═══ Data

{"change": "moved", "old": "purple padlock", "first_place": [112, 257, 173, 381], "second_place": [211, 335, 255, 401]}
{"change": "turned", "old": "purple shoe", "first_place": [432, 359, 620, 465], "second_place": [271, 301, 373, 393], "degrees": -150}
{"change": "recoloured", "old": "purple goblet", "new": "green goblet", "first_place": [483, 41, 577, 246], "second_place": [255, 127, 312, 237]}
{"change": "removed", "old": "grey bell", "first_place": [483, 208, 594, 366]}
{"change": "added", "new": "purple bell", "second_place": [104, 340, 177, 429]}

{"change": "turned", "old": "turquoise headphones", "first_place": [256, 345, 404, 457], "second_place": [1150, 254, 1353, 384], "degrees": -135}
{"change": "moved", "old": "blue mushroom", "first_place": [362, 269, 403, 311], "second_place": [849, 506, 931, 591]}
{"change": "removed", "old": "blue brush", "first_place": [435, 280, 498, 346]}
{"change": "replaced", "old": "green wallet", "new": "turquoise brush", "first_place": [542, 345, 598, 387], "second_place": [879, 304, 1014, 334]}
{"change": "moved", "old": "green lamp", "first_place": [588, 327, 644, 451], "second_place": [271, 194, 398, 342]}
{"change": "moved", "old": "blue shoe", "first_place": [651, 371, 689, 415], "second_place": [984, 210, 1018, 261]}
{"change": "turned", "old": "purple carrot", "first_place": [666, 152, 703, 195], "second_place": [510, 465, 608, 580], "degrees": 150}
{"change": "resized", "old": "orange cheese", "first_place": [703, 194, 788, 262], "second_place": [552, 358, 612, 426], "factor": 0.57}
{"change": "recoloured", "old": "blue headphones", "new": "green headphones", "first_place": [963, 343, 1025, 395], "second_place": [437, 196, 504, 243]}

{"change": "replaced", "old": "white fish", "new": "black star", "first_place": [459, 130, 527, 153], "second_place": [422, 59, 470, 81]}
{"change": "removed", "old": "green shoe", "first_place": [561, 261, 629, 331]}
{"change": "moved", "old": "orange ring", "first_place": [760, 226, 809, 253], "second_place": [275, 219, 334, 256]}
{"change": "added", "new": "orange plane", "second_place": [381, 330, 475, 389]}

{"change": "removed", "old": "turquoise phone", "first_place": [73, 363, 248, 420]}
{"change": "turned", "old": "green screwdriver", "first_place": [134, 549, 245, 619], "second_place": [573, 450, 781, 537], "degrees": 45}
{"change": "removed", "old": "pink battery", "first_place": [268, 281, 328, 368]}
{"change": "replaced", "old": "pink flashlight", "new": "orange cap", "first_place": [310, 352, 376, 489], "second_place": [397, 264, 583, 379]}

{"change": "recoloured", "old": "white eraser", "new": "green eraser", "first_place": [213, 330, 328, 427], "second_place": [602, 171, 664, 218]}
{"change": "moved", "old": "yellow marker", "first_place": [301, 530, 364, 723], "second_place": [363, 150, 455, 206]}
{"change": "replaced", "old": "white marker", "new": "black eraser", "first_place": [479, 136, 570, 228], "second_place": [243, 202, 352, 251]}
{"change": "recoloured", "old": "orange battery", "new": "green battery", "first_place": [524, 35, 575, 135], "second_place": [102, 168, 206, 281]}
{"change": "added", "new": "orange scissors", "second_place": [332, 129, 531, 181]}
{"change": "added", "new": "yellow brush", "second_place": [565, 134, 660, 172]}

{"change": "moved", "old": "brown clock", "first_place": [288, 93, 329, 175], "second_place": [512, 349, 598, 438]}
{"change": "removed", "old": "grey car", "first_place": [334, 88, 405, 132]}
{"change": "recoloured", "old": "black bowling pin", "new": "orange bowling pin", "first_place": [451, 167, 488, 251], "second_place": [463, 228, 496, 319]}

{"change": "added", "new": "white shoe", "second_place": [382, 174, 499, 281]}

══════

**Instructions to follow**
Give back every entry, unchanged in any way.

**Response box**
{"change": "moved", "old": "purple padlock", "first_place": [112, 257, 173, 381], "second_place": [211, 335, 255, 401]}
{"change": "turned", "old": "purple shoe", "first_place": [432, 359, 620, 465], "second_place": [271, 301, 373, 393], "degrees": -150}
{"change": "recoloured", "old": "purple goblet", "new": "green goblet", "first_place": [483, 41, 577, 246], "second_place": [255, 127, 312, 237]}
{"change": "removed", "old": "grey bell", "first_place": [483, 208, 594, 366]}
{"change": "added", "new": "purple bell", "second_place": [104, 340, 177, 429]}

{"change": "turned", "old": "turquoise headphones", "first_place": [256, 345, 404, 457], "second_place": [1150, 254, 1353, 384], "degrees": -135}
{"change": "moved", "old": "blue mushroom", "first_place": [362, 269, 403, 311], "second_place": [849, 506, 931, 591]}
{"change": "removed", "old": "blue brush", "first_place": [435, 280, 498, 346]}
{"change": "replaced", "old": "green wallet", "new": "turquoise brush", "first_place": [542, 345, 598, 387], "second_place": [879, 304, 1014, 334]}
{"change": "moved", "old": "green lamp", "first_place": [588, 327, 644, 451], "second_place": [271, 194, 398, 342]}
{"change": "moved", "old": "blue shoe", "first_place": [651, 371, 689, 415], "second_place": [984, 210, 1018, 261]}
{"change": "turned", "old": "purple carrot", "first_place": [666, 152, 703, 195], "second_place": [510, 465, 608, 580], "degrees": 150}
{"change": "resized", "old": "orange cheese", "first_place": [703, 194, 788, 262], "second_place": [552, 358, 612, 426], "factor": 0.57}
{"change": "recoloured", "old": "blue headphones", "new": "green headphones", "first_place": [963, 343, 1025, 395], "second_place": [437, 196, 504, 243]}

{"change": "replaced", "old": "white fish", "new": "black star", "first_place": [459, 130, 527, 153], "second_place": [422, 59, 470, 81]}
{"change": "removed", "old": "green shoe", "first_place": [561, 261, 629, 331]}
{"change": "moved", "old": "orange ring", "first_place": [760, 226, 809, 253], "second_place": [275, 219, 334, 256]}
{"change": "added", "new": "orange plane", "second_place": [381, 330, 475, 389]}

{"change": "removed", "old": "turquoise phone", "first_place": [73, 363, 248, 420]}
{"change": "turned", "old": "green screwdriver", "first_place": [134, 549, 245, 619], "second_place": [573, 450, 781, 537], "degrees": 45}
{"change": "removed", "old": "pink battery", "first_place": [268, 281, 328, 368]}
{"change": "replaced", "old": "pink flashlight", "new": "orange cap", "first_place": [310, 352, 376, 489], "second_place": [397, 264, 583, 379]}

{"change": "recoloured", "old": "white eraser", "new": "green eraser", "first_place": [213, 330, 328, 427], "second_place": [602, 171, 664, 218]}
{"change": "moved", "old": "yellow marker", "first_place": [301, 530, 364, 723], "second_place": [363, 150, 455, 206]}
{"change": "replaced", "old": "white marker", "new": "black eraser", "first_place": [479, 136, 570, 228], "second_place": [243, 202, 352, 251]}
{"change": "recoloured", "old": "orange battery", "new": "green battery", "first_place": [524, 35, 575, 135], "second_place": [102, 168, 206, 281]}
{"change": "added", "new": "orange scissors", "second_place": [332, 129, 531, 181]}
{"change": "added", "new": "yellow brush", "second_place": [565, 134, 660, 172]}

{"change": "moved", "old": "brown clock", "first_place": [288, 93, 329, 175], "second_place": [512, 349, 598, 438]}
{"change": "removed", "old": "grey car", "first_place": [334, 88, 405, 132]}
{"change": "recoloured", "old": "black bowling pin", "new": "orange bowling pin", "first_place": [451, 167, 488, 251], "second_place": [463, 228, 496, 319]}

{"change": "added", "new": "white shoe", "second_place": [382, 174, 499, 281]}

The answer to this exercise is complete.